[Records drawn from a dataset]
▼

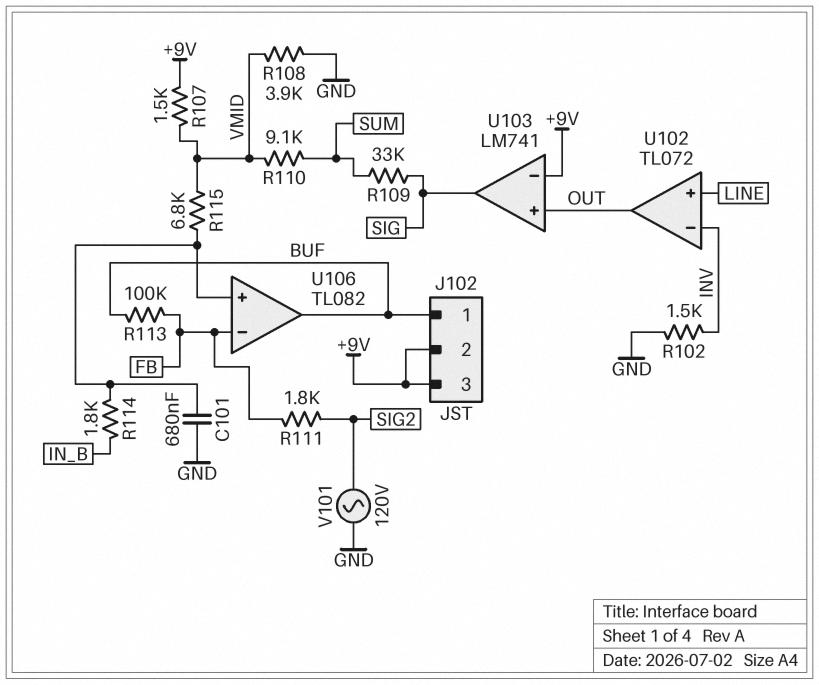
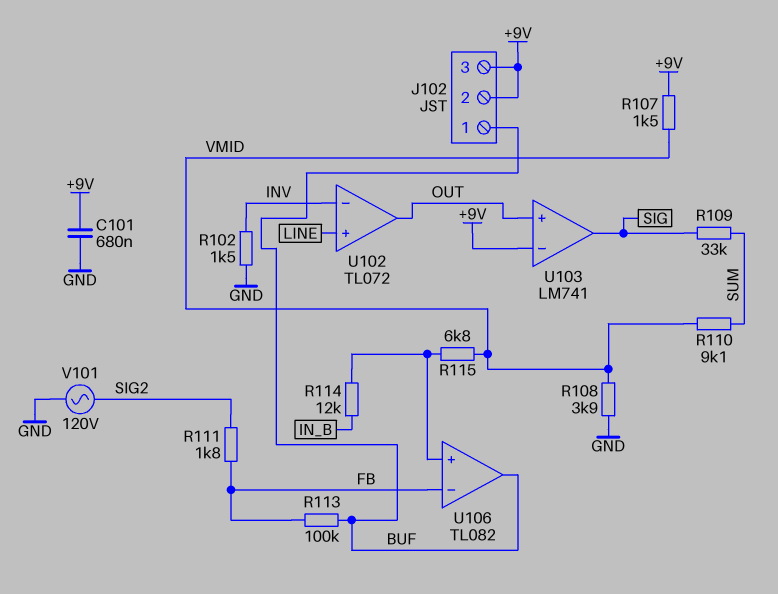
C101: 680nF (GND, U106/in+) -> 680nF (+9V, GND)
R114: 1.8k (IN_B, U106/in+) -> 12k (IN_B, U106/in+)

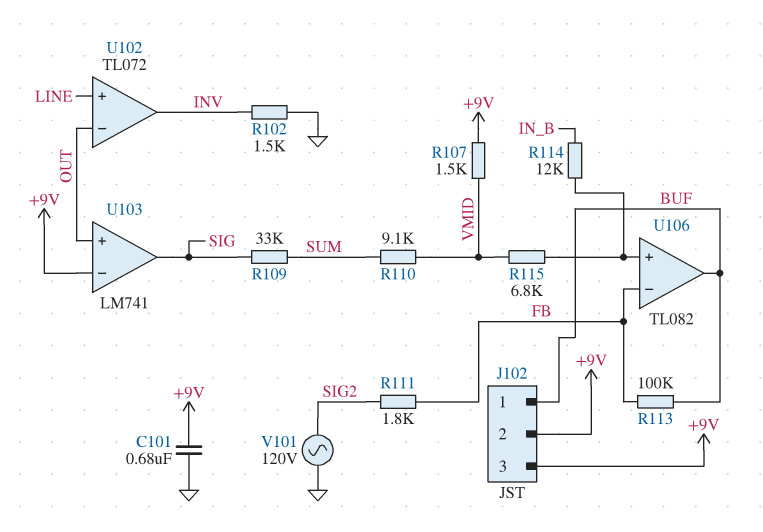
R108: 3.9k (GND, VMID) -> none
U102 pin in-: INV -> OUT
U102 pin out: OUT -> INV

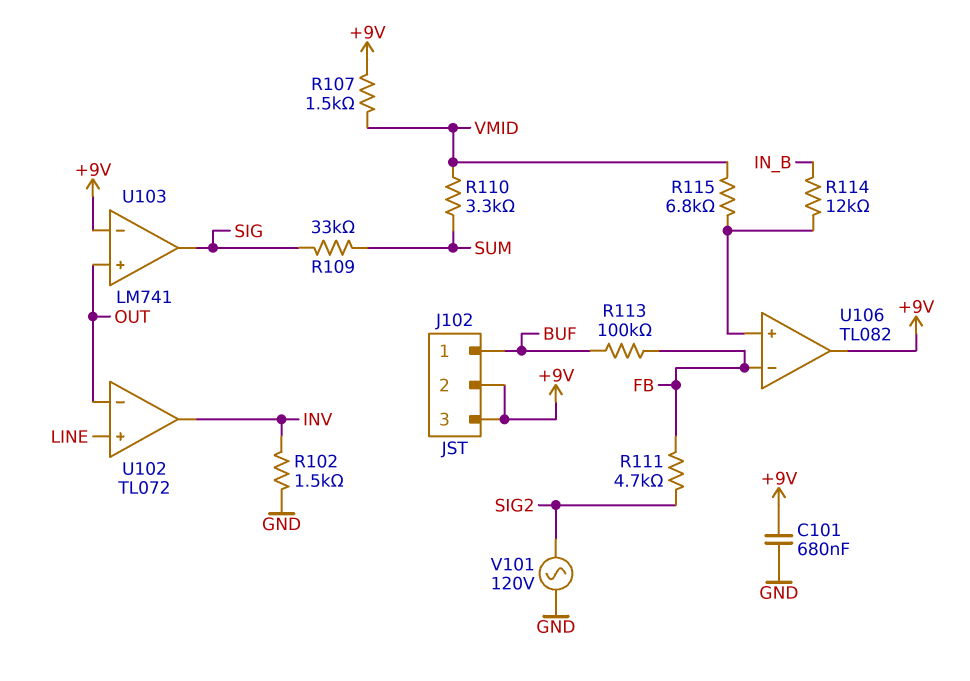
R110: 9.1k (SUM, VMID) -> 3.3k (SUM, VMID)
R111: 1.8k (FB, SIG2) -> 4.7k (FB, SIG2)
U106 pin out: BUF -> +9V

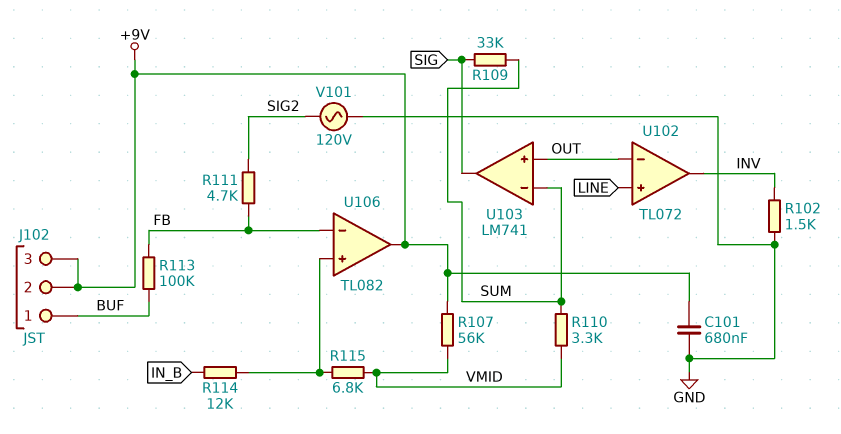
R107: 1.5k (+9V, VMID) -> 56k (+9V, VMID)
U103 pin in-: +9V -> SUM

▲

- [PROBLEM STATEMENT]:
Filter the records for lines containing the word "VMID" and copy each one.

- [RESPONSE]:
R108: 3.9k (GND, VMID) -> none
R110: 9.1k (SUM, VMID) -> 3.3k (SUM, VMID)
R107: 1.5k (+9V, VMID) -> 56k (+9V, VMID)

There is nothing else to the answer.